WHAT IS EXPECTED: Ignoring the pictures, copy the data exactly.

DATA TO EXAMINE:
------------------------------

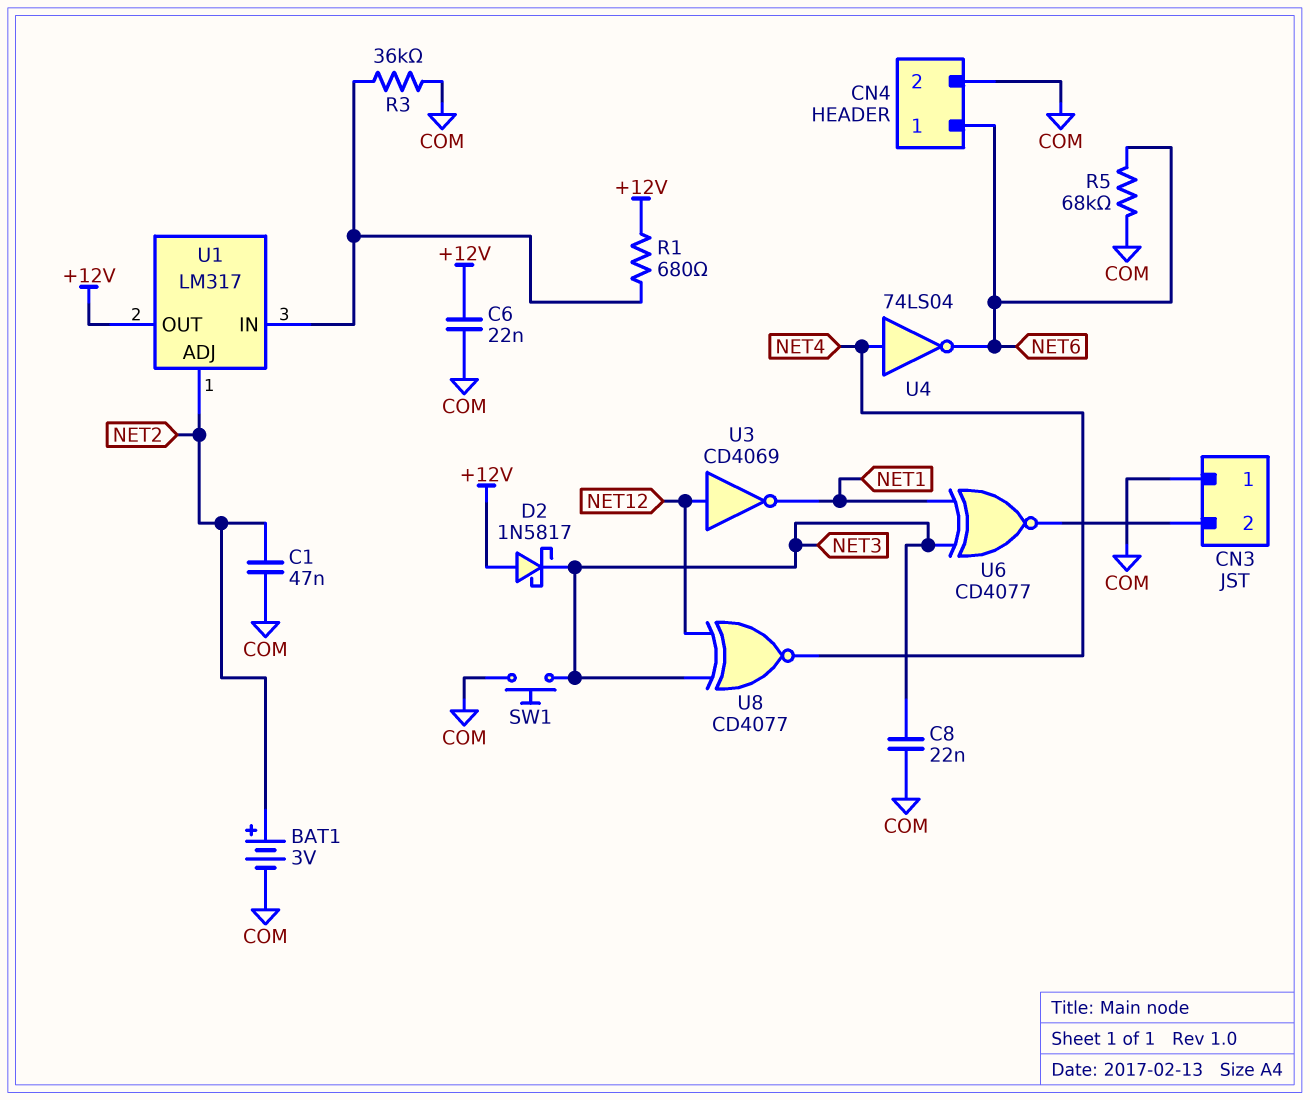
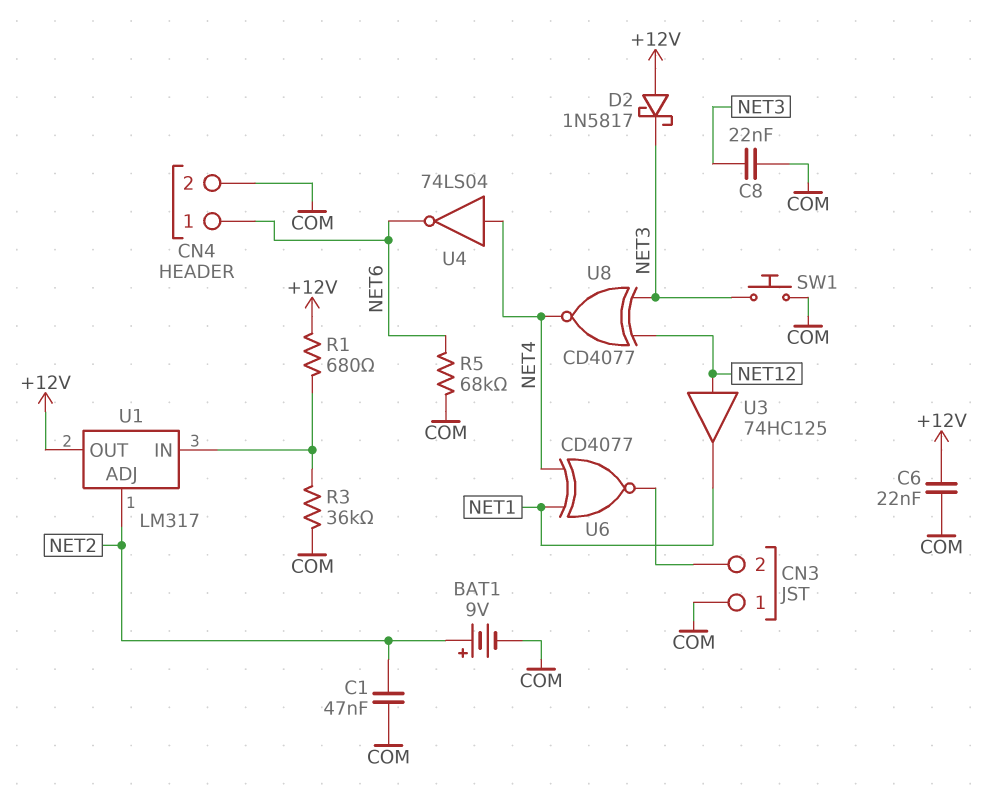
BAT1: 3V (plus NET2, minus COM) -> 9V (plus NET2, minus COM)
U3: NOT CD4069 (in NET12, out NET1) -> buffer 74HC125 (in NET12, out NET1)
U6: XNOR CD4077 (in NET1, in NET3, out CN3/2) -> XNOR CD4077 (in NET1, in NET4, out CN3/2)

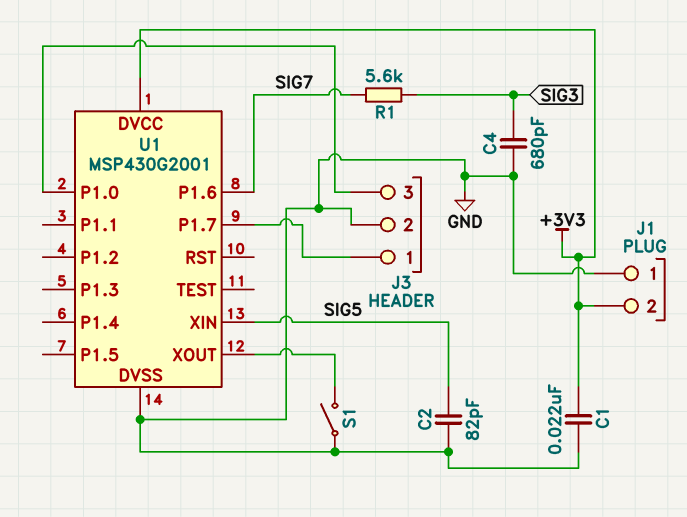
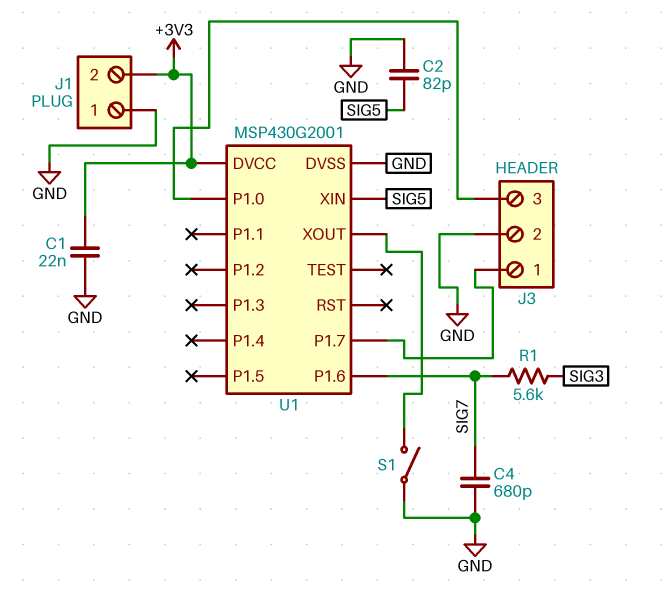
C4: 680pF (GND, SIG3) -> 680pF (GND, SIG7)

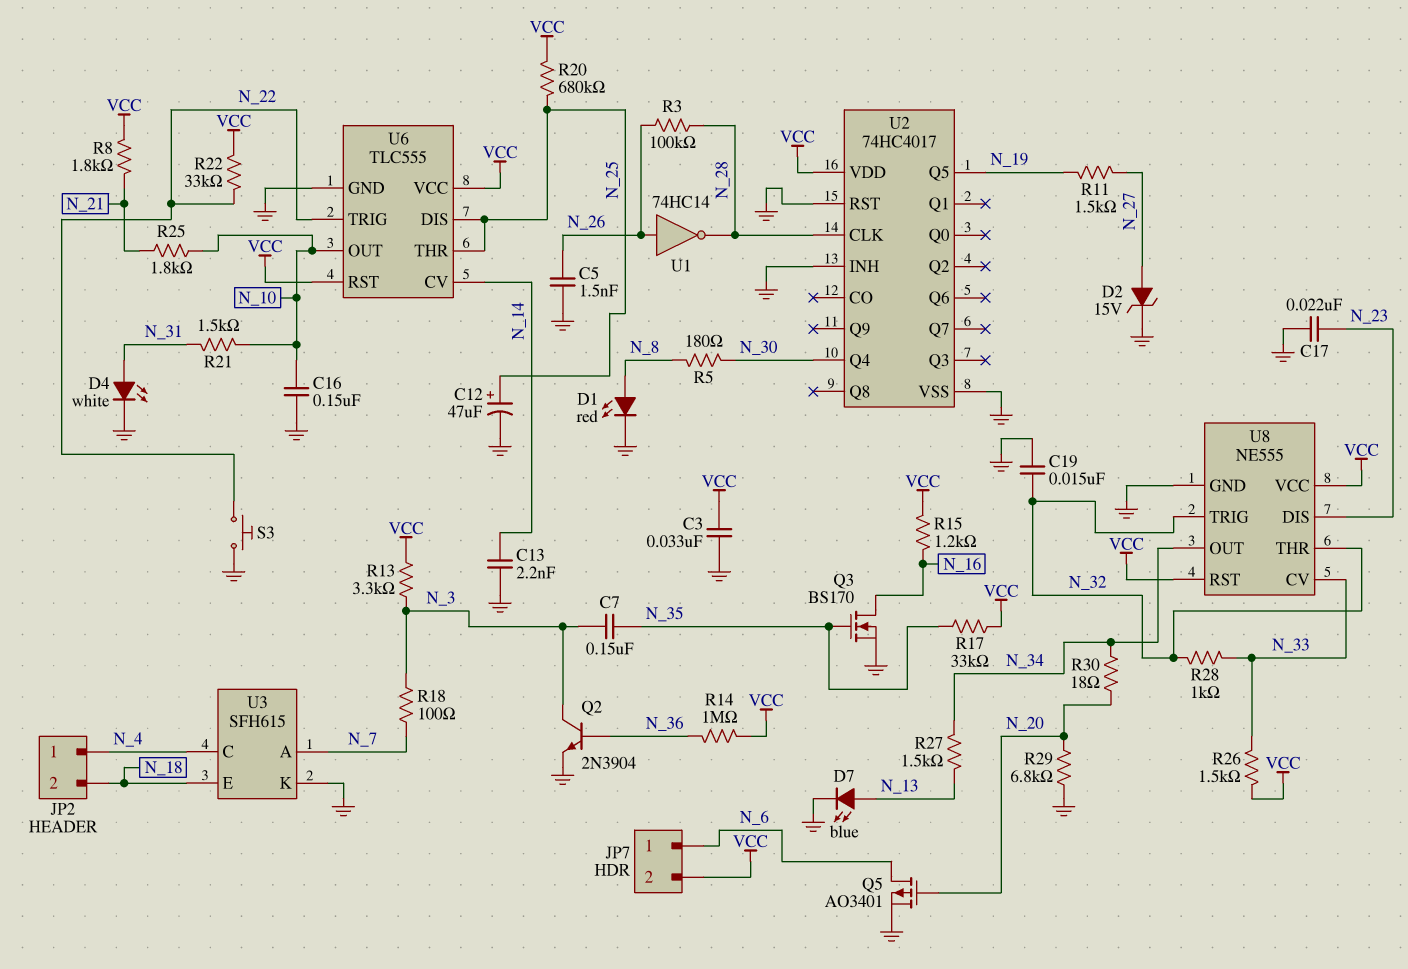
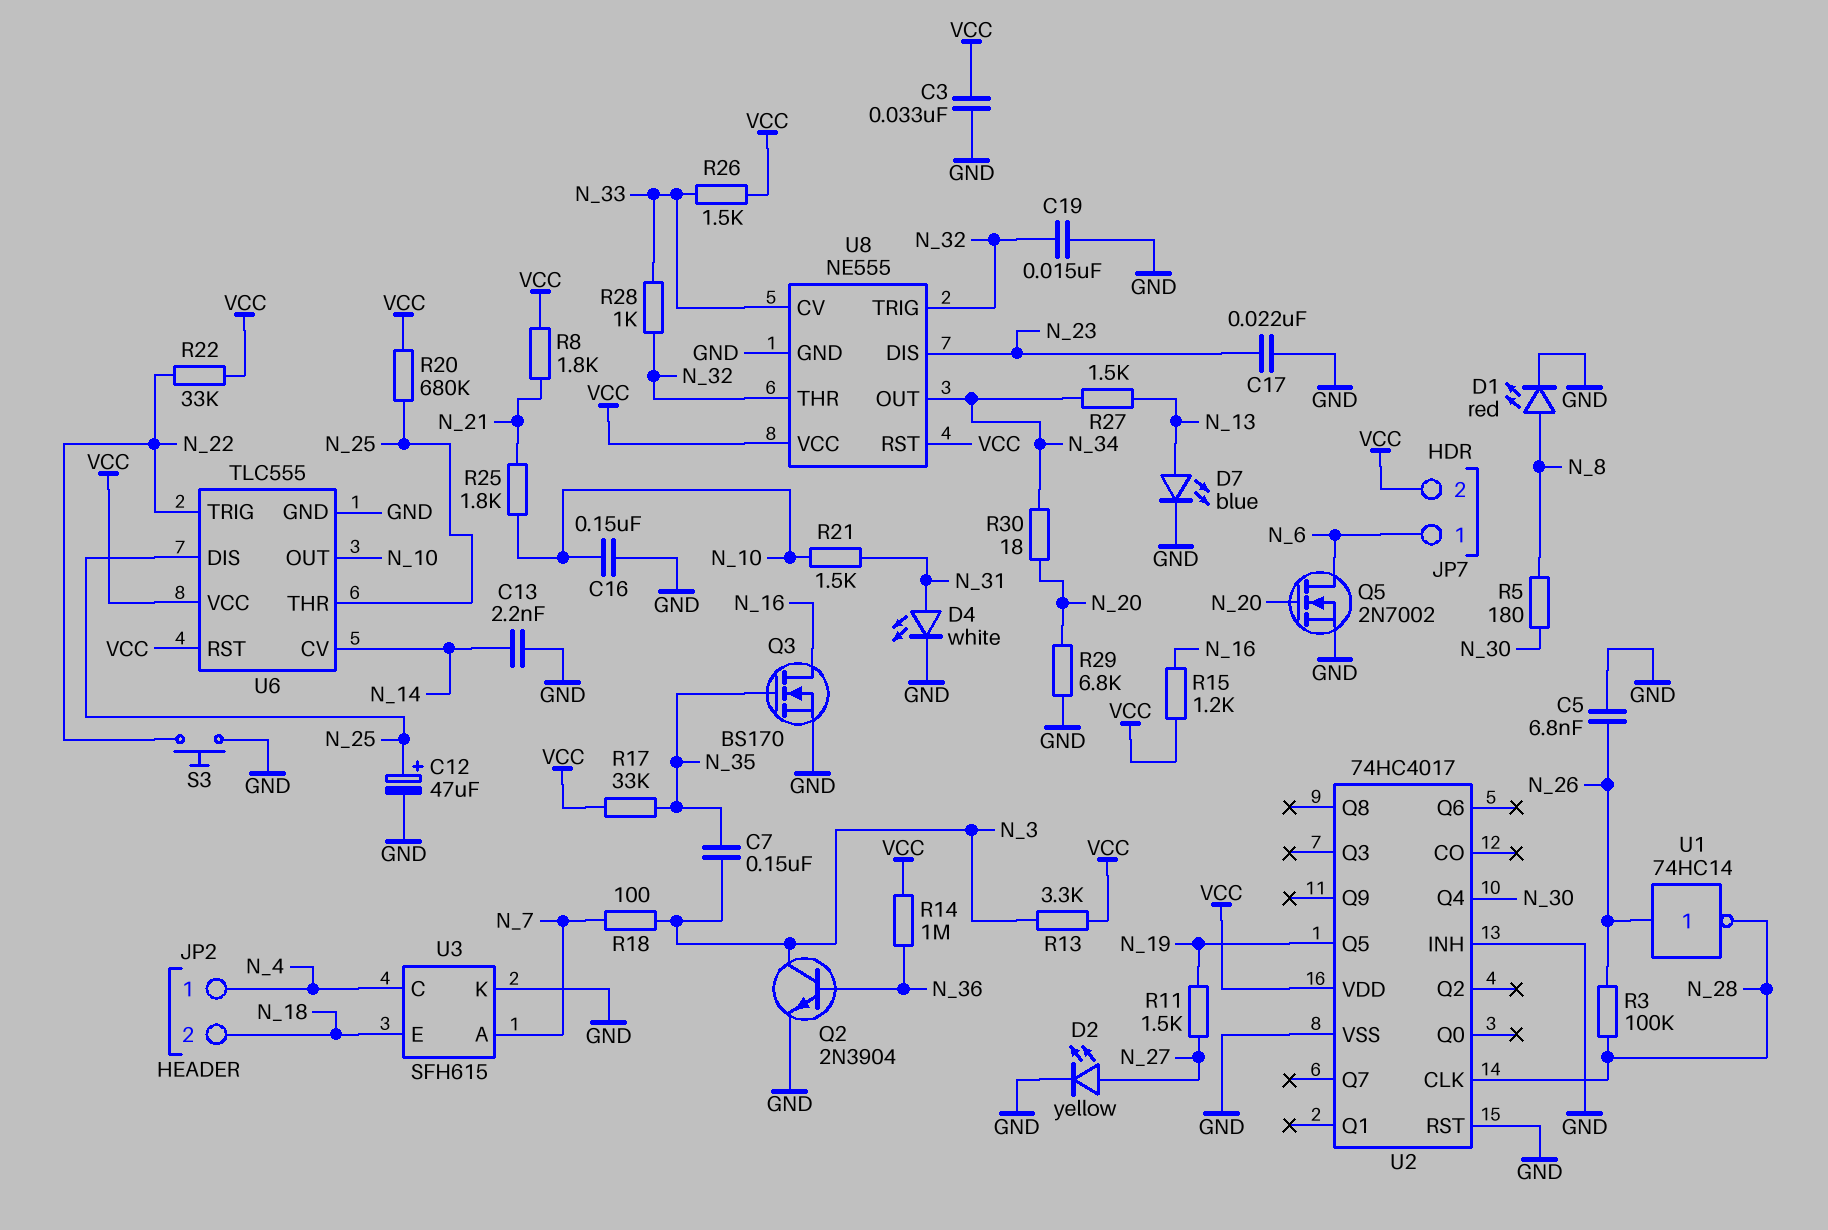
C5: 1.5nF (GND, N_26) -> 6.8nF (GND, N_26)
D2: zener 15V (A N_27, K GND) -> LED yellow (A N_27, K GND)
Q5: PMOS AO3401 (G N_20, D N_6, S GND) -> NMOS 2N7002 (G N_20, D N_6, S GND)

------------------------------

FINISHED EXERCISE:
BAT1: 3V (plus NET2, minus COM) -> 9V (plus NET2, minus COM)
U3: NOT CD4069 (in NET12, out NET1) -> buffer 74HC125 (in NET12, out NET1)
U6: XNOR CD4077 (in NET1, in NET3, out CN3/2) -> XNOR CD4077 (in NET1, in NET4, out CN3/2)

C4: 680pF (GND, SIG3) -> 680pF (GND, SIG7)

C5: 1.5nF (GND, N_26) -> 6.8nF (GND, N_26)
D2: zener 15V (A N_27, K GND) -> LED yellow (A N_27, K GND)
Q5: PMOS AO3401 (G N_20, D N_6, S GND) -> NMOS 2N7002 (G N_20, D N_6, S GND)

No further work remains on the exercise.